What is required:
Two lines mark the range in the entries below: the one holding "camera: 65 degrees right, 10 degrees up" and the one holding "(857, 502) = (476, 764): none -> orange brush". Set down those two and all lines between them, exactly.

Entries provided:
• • • • • • •
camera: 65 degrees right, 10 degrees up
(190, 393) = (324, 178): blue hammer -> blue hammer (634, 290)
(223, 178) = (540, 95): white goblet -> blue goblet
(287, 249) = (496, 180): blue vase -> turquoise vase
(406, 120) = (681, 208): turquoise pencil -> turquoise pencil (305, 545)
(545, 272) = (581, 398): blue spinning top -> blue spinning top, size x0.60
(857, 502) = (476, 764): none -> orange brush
• • • • • • •
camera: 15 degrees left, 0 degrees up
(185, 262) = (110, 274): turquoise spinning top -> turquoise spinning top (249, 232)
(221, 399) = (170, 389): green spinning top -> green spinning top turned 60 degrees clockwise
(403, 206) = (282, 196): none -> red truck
• • • • • • •
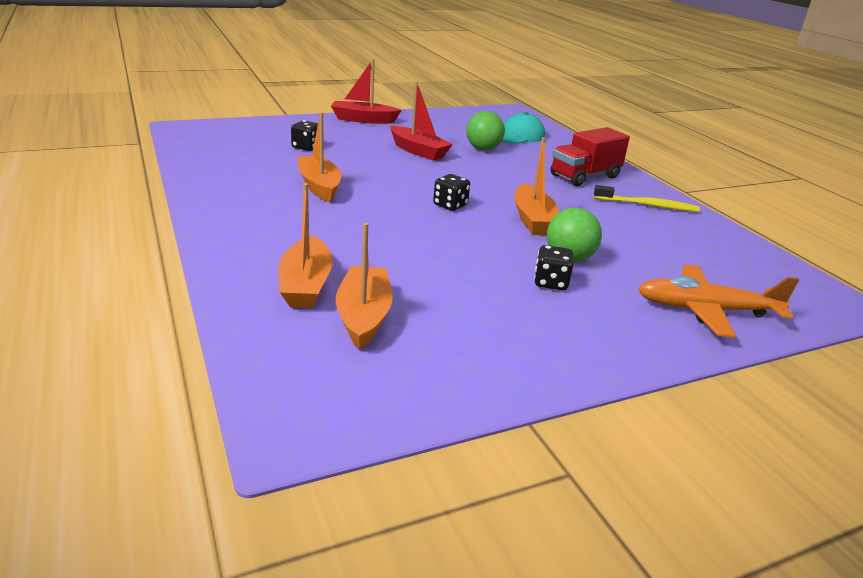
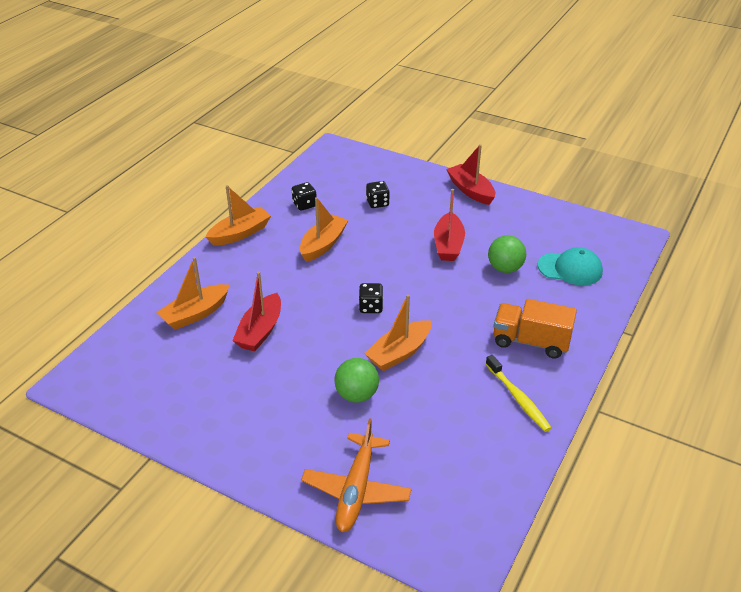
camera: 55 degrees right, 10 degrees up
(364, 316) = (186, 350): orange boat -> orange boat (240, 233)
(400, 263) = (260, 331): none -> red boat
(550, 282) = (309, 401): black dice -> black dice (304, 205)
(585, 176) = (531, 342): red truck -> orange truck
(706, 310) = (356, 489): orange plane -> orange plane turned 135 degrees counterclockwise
• • • • • • •
Response to the exercise:
camera: 65 degrees right, 10 degrees up
(190, 393) = (324, 178): blue hammer -> blue hammer (634, 290)
(223, 178) = (540, 95): white goblet -> blue goblet
(287, 249) = (496, 180): blue vase -> turquoise vase
(406, 120) = (681, 208): turquoise pencil -> turquoise pencil (305, 545)
(545, 272) = (581, 398): blue spinning top -> blue spinning top, size x0.60
(857, 502) = (476, 764): none -> orange brush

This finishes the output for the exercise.